▶ **Exercise brief**: The response must be made up of the lines in the entries below that contain "turned".

[Records from a data source]

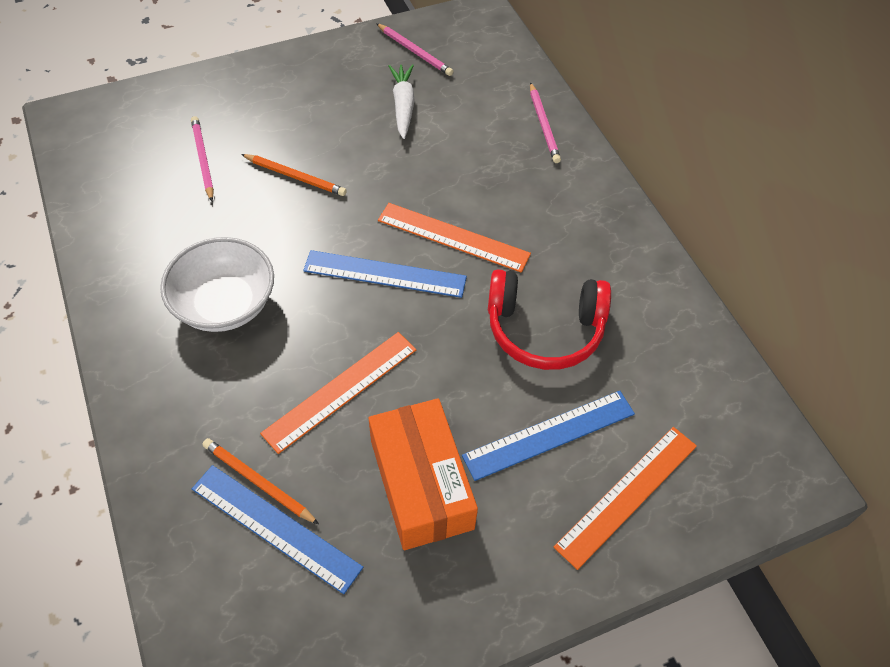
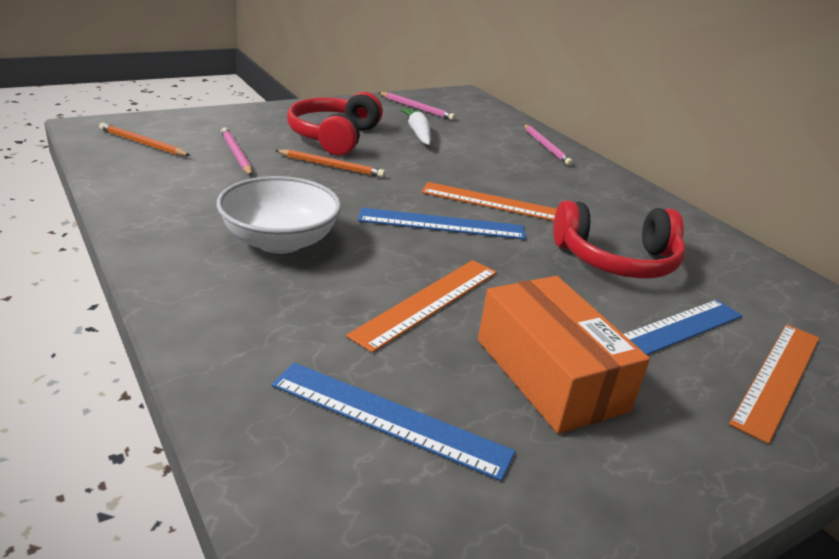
camera: 10 degrees left, 25 degrees down
(258, 482) = (355, 377): orange pencil -> orange pencil (142, 143)
(308, 120) = (334, 137): none -> red headphones

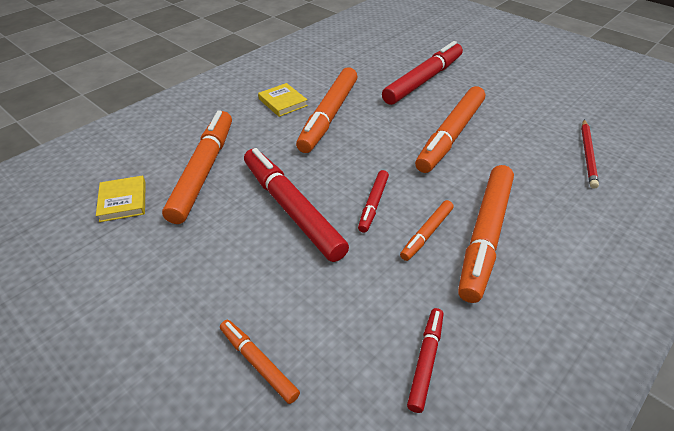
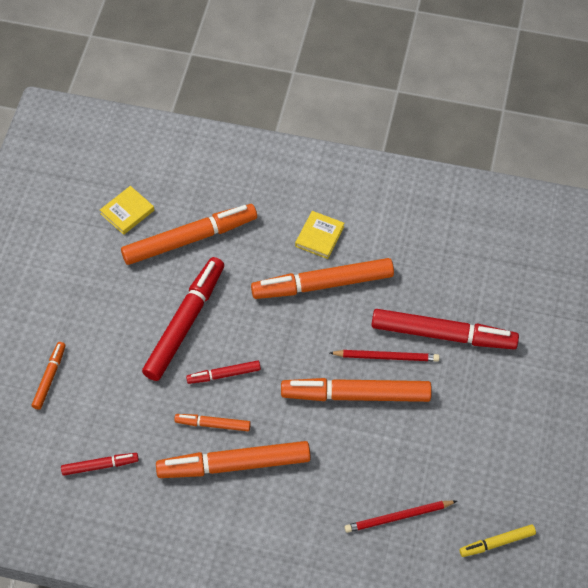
camera: 60 degrees right, 15 degrees up
(424, 109) = (386, 357): none -> red pencil
(628, 116) = (497, 543): none -> yellow marker

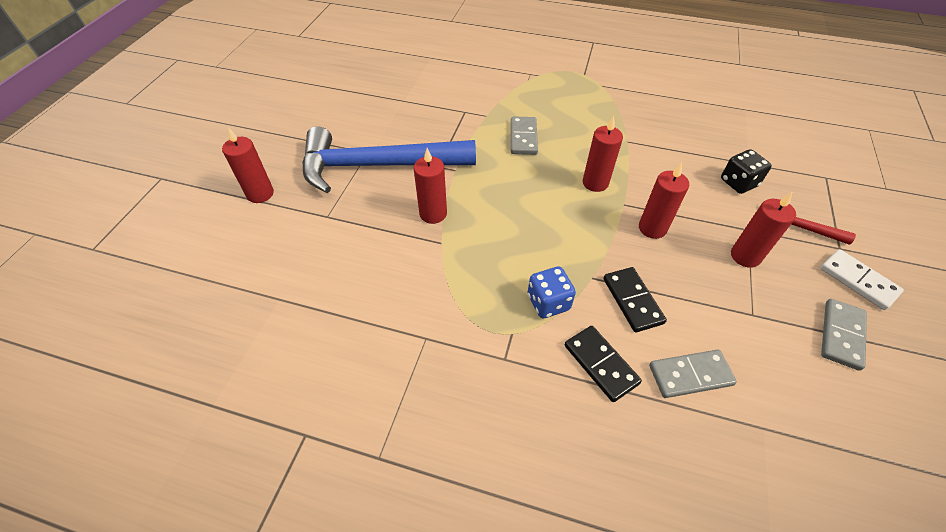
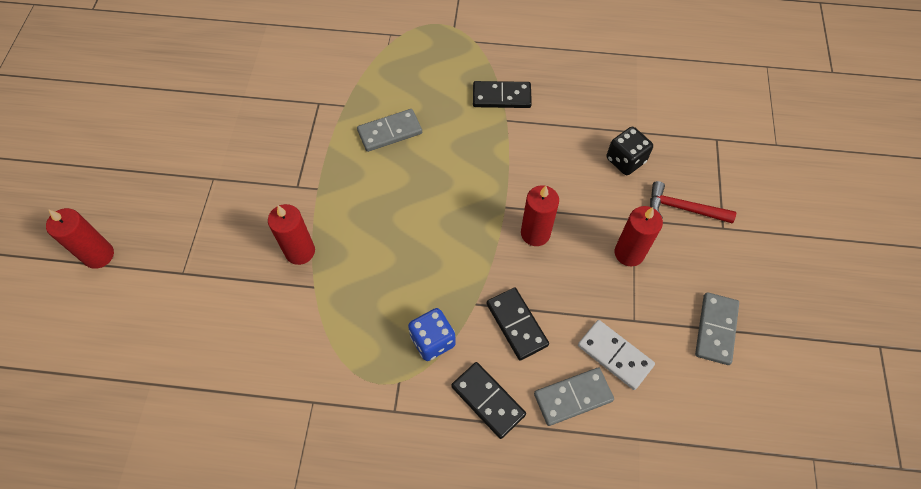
camera: 10 degrees left, 10 degrees up
(378, 166) = (228, 196): blue hammer -> none
(523, 137) = (390, 132): grey domino -> grey domino turned 75 degrees clockwise
(595, 183) = (473, 183): red candle -> none
(623, 124) = (501, 97): none -> black domino
(858, 281) = (737, 265): white domino -> white domino (614, 355)

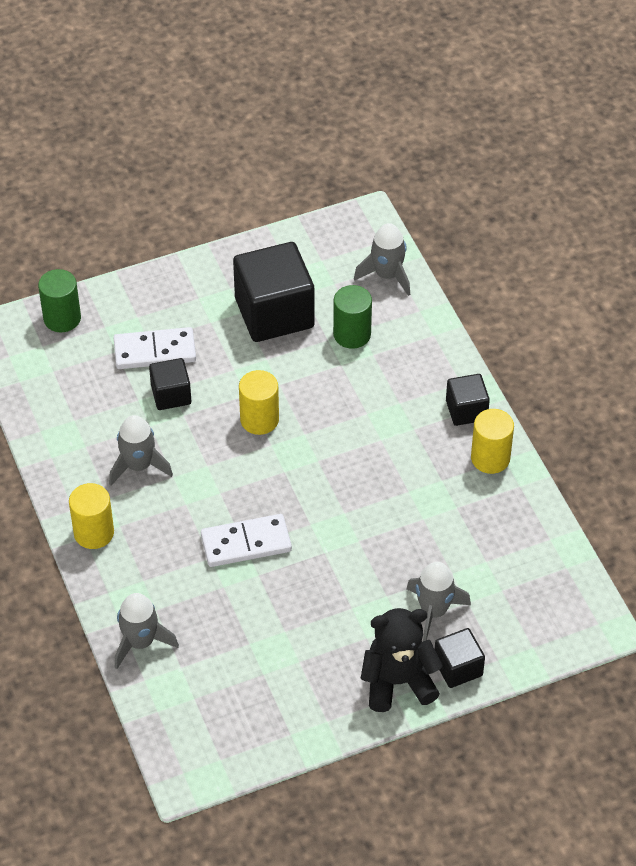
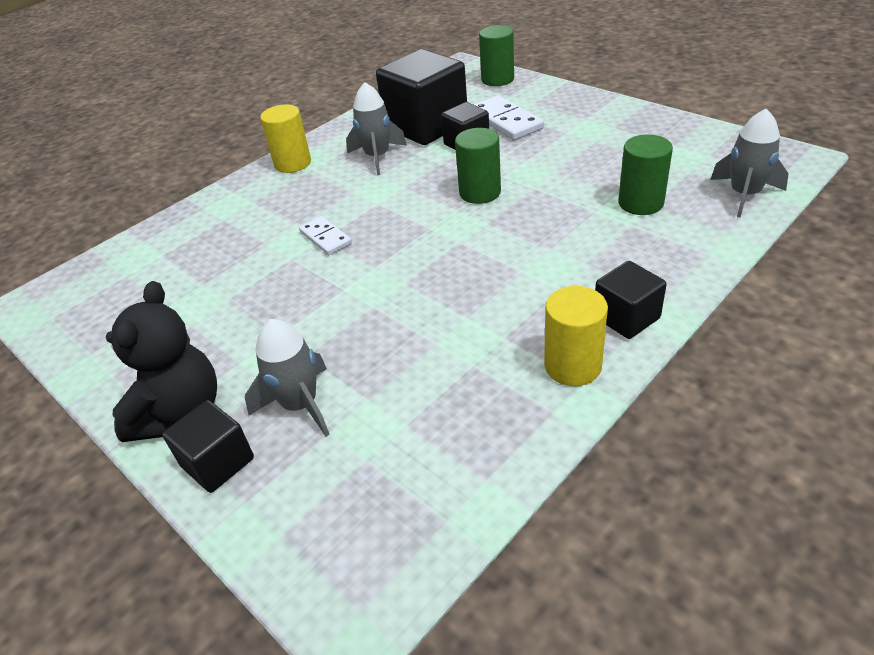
camera: 70 degrees right, 10 degrees down
(140, 642) = (183, 224): grey rocket -> none
(246, 543) = (325, 238): white domino -> white domino, size x0.62
(259, 419) = (480, 192): yellow cylinder -> green cylinder
(274, 313) = (613, 155): black cube -> black cube (426, 126)
(398, 682) = (180, 413): black teddy bear -> black teddy bear turned 45 degrees clockwise

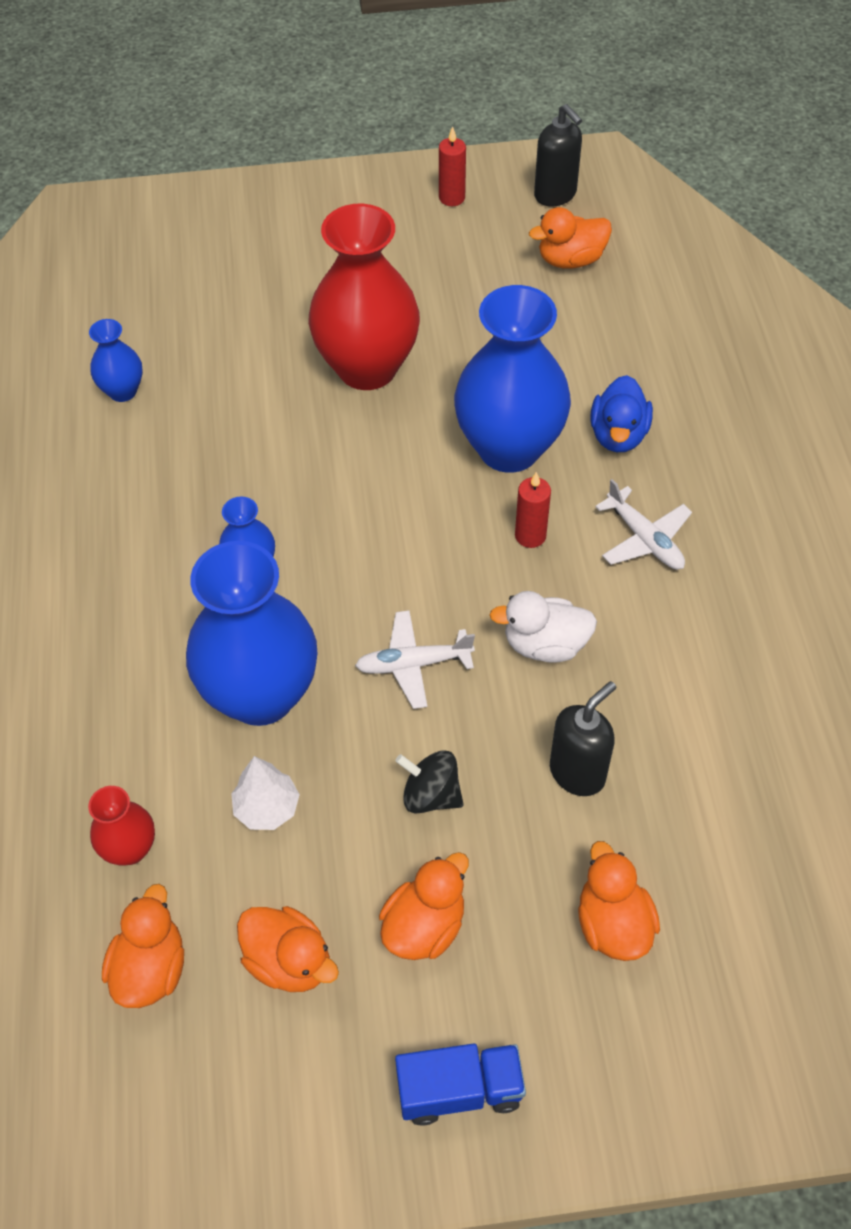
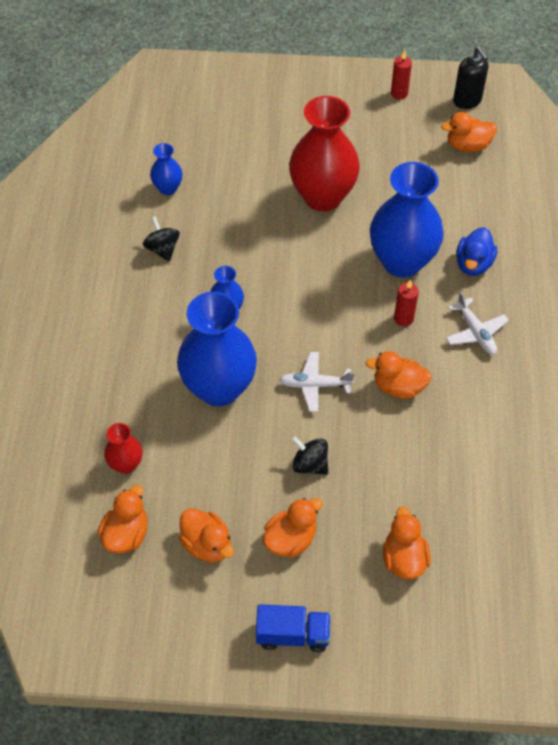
camera: 10 degrees right, 0 degrees up
(130, 487) = (162, 249): none -> black spinning top
(267, 808) = (210, 455): white tree -> none
(545, 644) = (398, 387): white duck -> orange duck
(577, 772) = (402, 467): black soap dispenser -> none

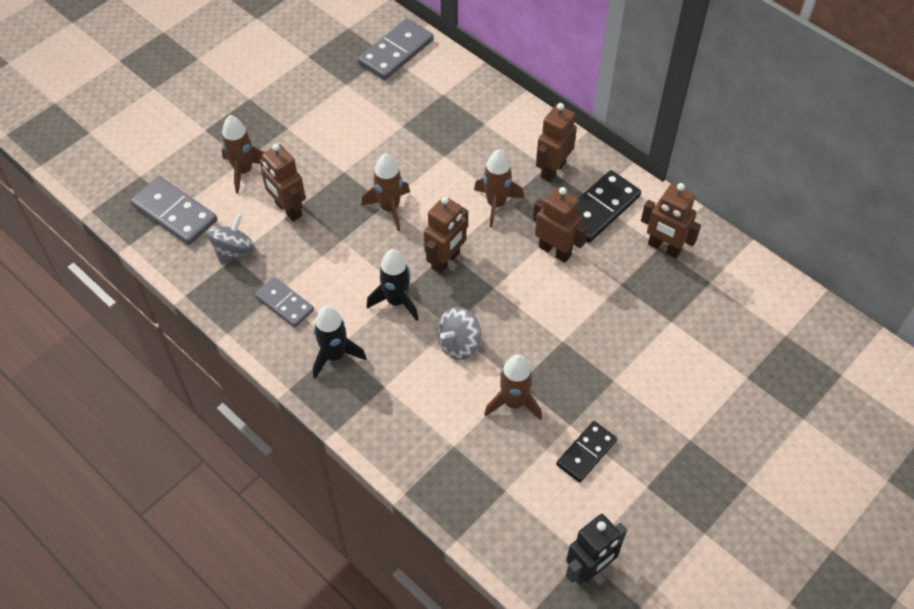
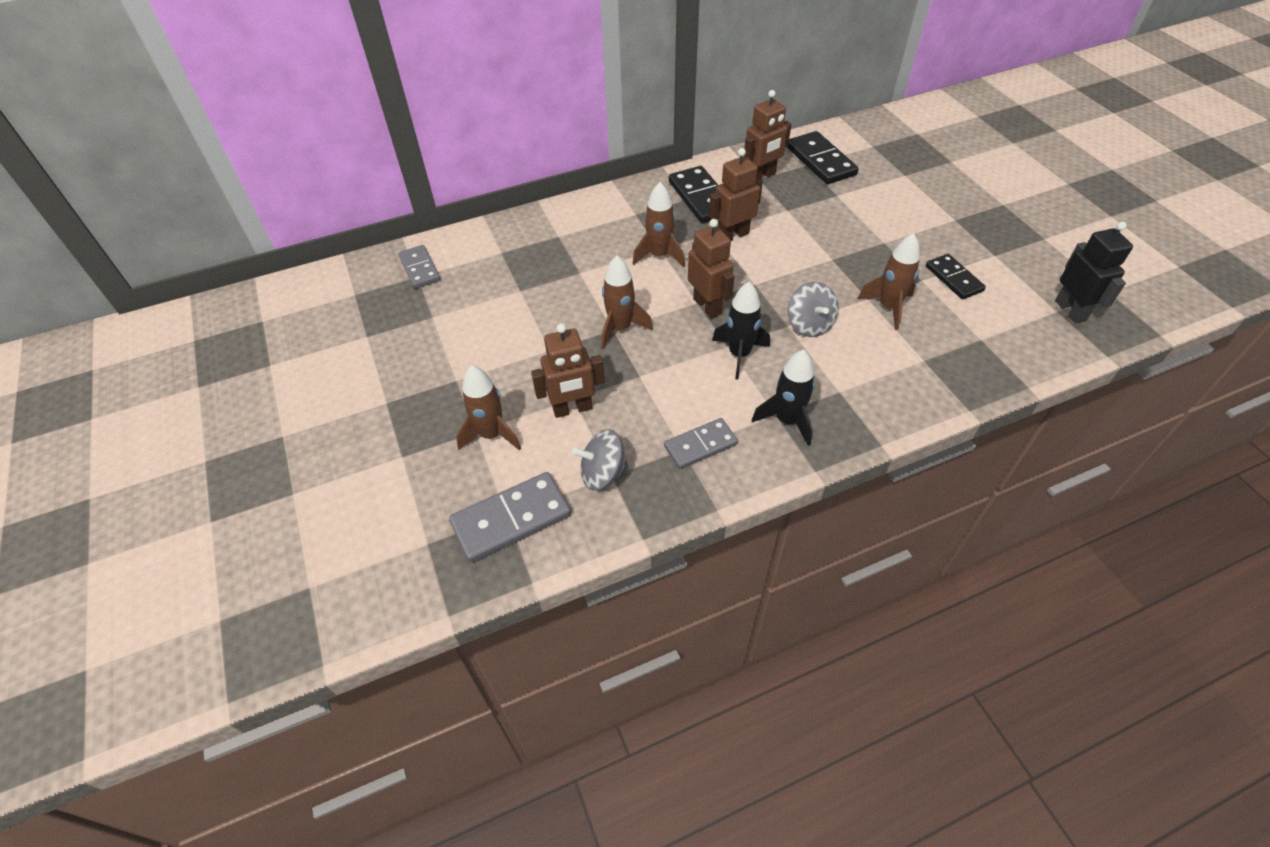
camera: 65 degrees left, 5 degrees down
(233, 251) = (603, 473): grey spinning top -> grey spinning top turned 60 degrees counterclockwise
(396, 52) = (419, 269): grey domino -> grey domino, size x0.65
(552, 170) = (641, 211): brown robot -> none
(724, 292) = (820, 161): none -> black domino

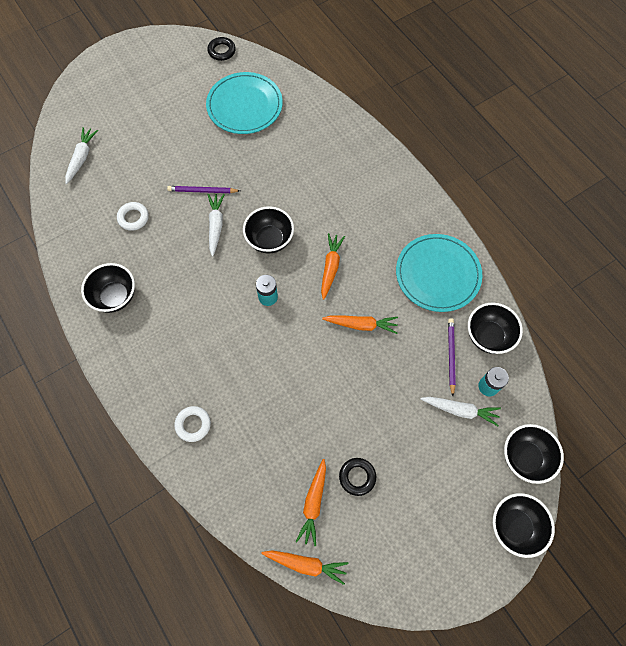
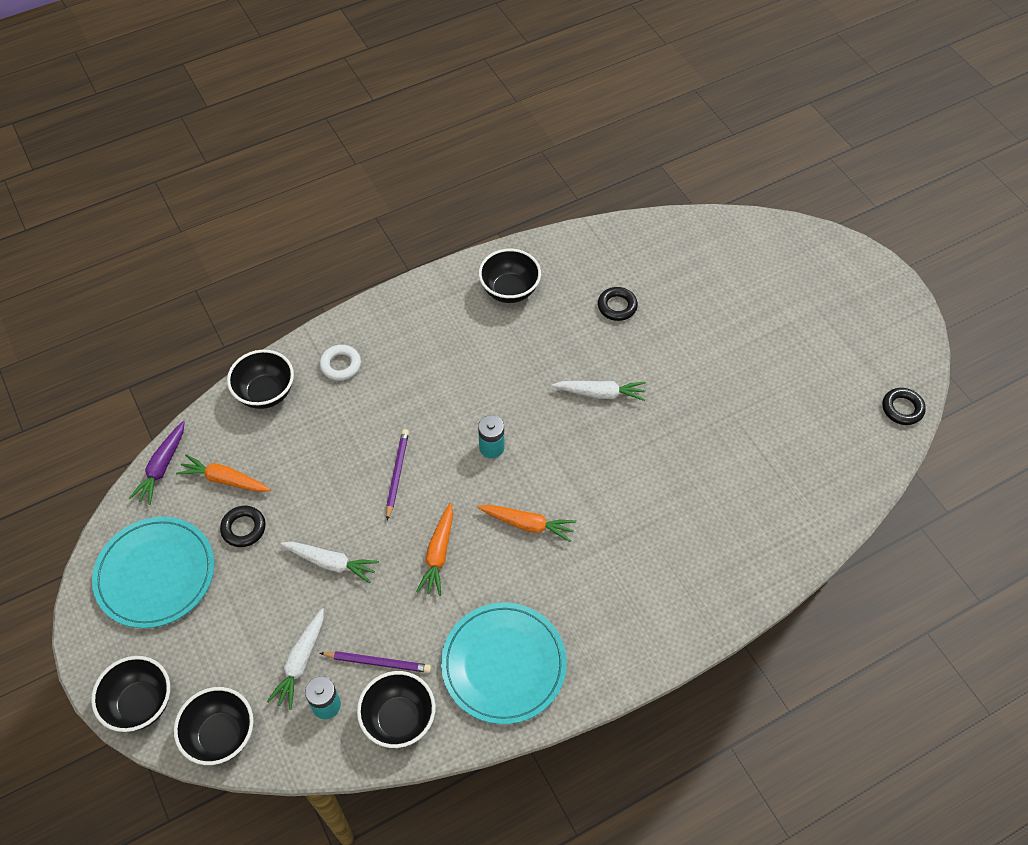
camera: 95 degrees right, 10 degrees down
(81, 158) = (708, 252): white carrot -> white carrot (331, 563)
(133, 218) = (617, 306): white ring -> black ring
(202, 191) = (655, 380): purple pencil -> purple pencil (397, 474)
(244, 106) = (800, 434): turquoise plate -> turquoise plate (155, 574)
(270, 240) = (575, 454): black bowl -> black bowl (266, 393)
(306, 564) = (162, 467): orange carrot -> purple carrot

▶ **Task solution**:
(523, 137) = (390, 132): grey domino -> grey domino turned 75 degrees clockwise
(398, 682) = (180, 413): black teddy bear -> black teddy bear turned 45 degrees clockwise
(233, 251) = (603, 473): grey spinning top -> grey spinning top turned 60 degrees counterclockwise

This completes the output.